- INSTRUCTIONS TO FOLLOW -
Would you return exactly the lines below from the line with "none -> tan 1x4 brick [494,193,635,344]" through the line with "none -> blue 2x2 plate [403,246,508,347]", both included, and nothing else, leaving out the pictures?
========
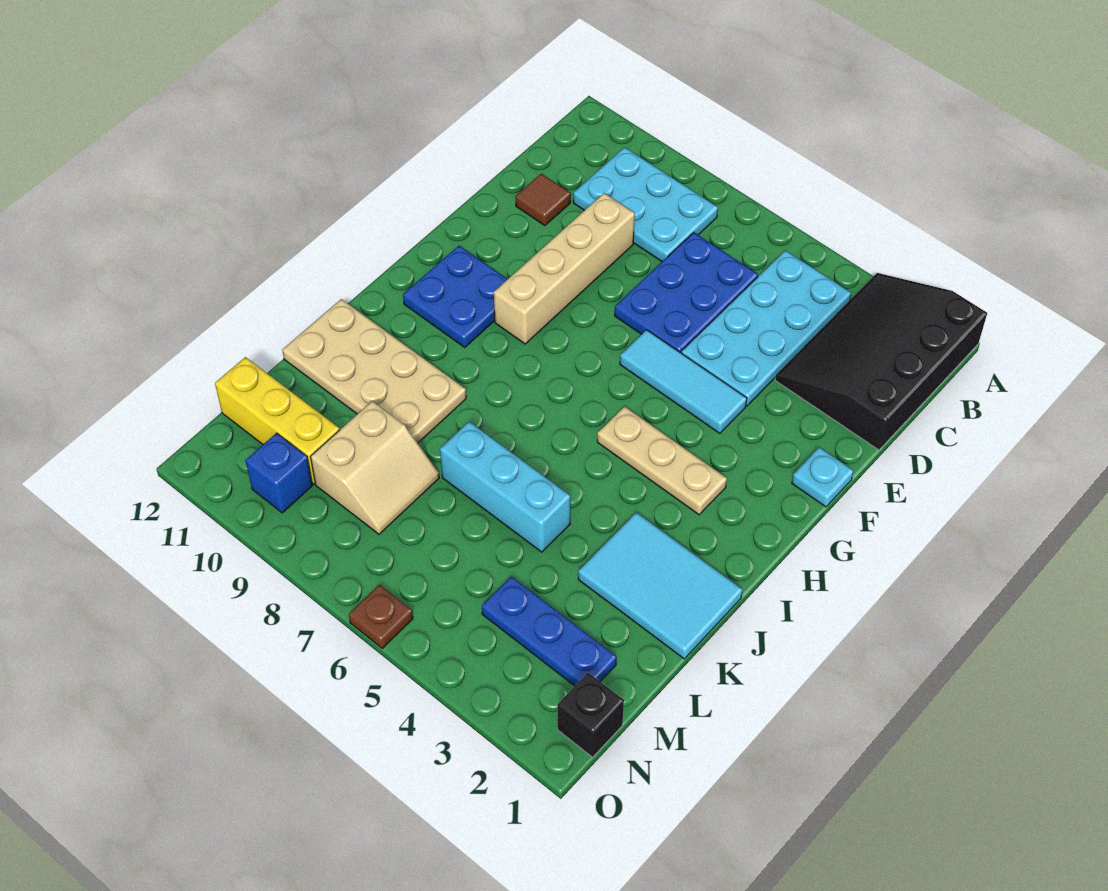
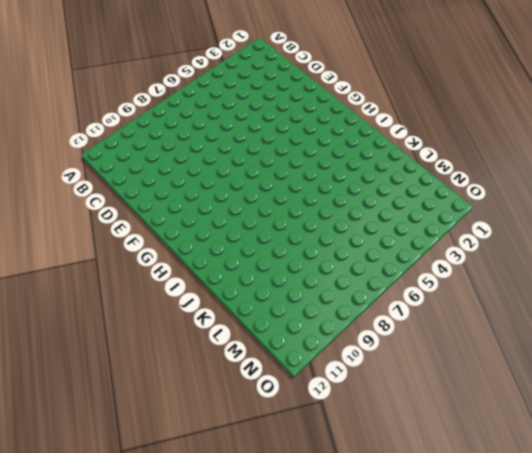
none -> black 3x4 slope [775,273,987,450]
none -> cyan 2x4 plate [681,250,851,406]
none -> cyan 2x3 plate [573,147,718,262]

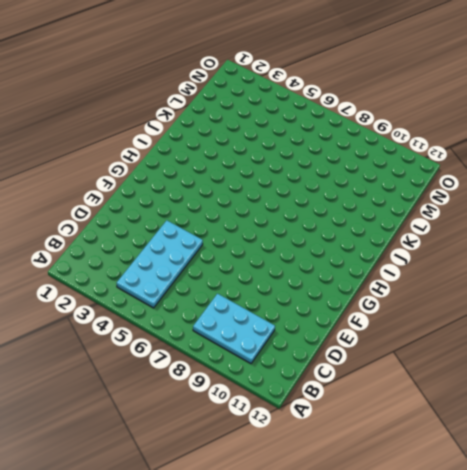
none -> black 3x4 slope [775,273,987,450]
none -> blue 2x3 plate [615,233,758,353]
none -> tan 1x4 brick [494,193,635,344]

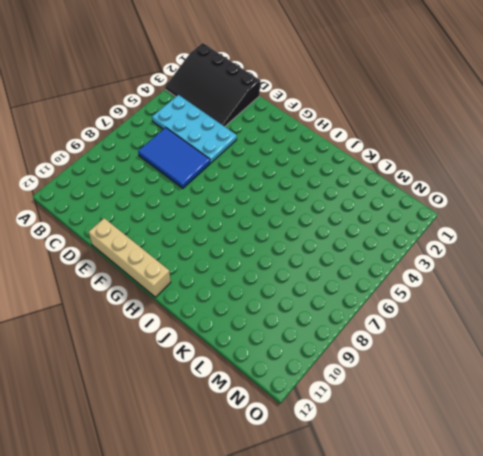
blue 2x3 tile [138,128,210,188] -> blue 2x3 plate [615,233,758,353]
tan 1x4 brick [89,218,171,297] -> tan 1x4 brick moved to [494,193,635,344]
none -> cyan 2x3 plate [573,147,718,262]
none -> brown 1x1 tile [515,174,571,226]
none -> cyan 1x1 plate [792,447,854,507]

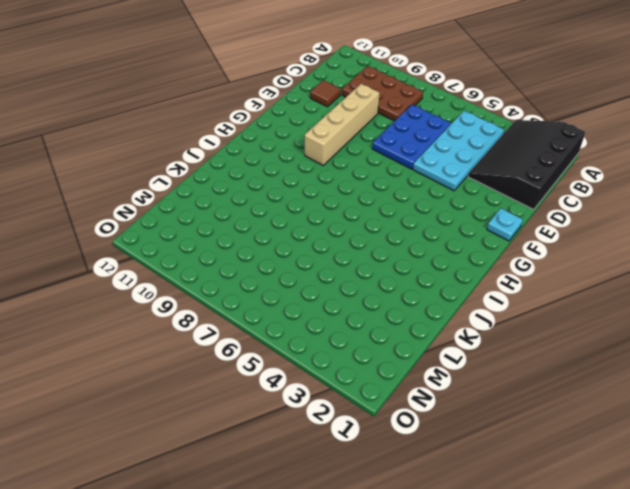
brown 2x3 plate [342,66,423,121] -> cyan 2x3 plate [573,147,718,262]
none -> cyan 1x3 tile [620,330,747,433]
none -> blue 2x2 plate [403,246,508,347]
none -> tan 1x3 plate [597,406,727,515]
========
- YOUR RESPONSE -
none -> tan 1x4 brick [494,193,635,344]

blue 2x3 tile [138,128,210,188] -> blue 2x3 plate [615,233,758,353]
tan 1x4 brick [89,218,171,297] -> tan 1x4 brick moved to [494,193,635,344]
none -> cyan 2x3 plate [573,147,718,262]
none -> brown 1x1 tile [515,174,571,226]
none -> cyan 1x1 plate [792,447,854,507]

brown 2x3 plate [342,66,423,121] -> cyan 2x3 plate [573,147,718,262]
none -> cyan 1x3 tile [620,330,747,433]
none -> blue 2x2 plate [403,246,508,347]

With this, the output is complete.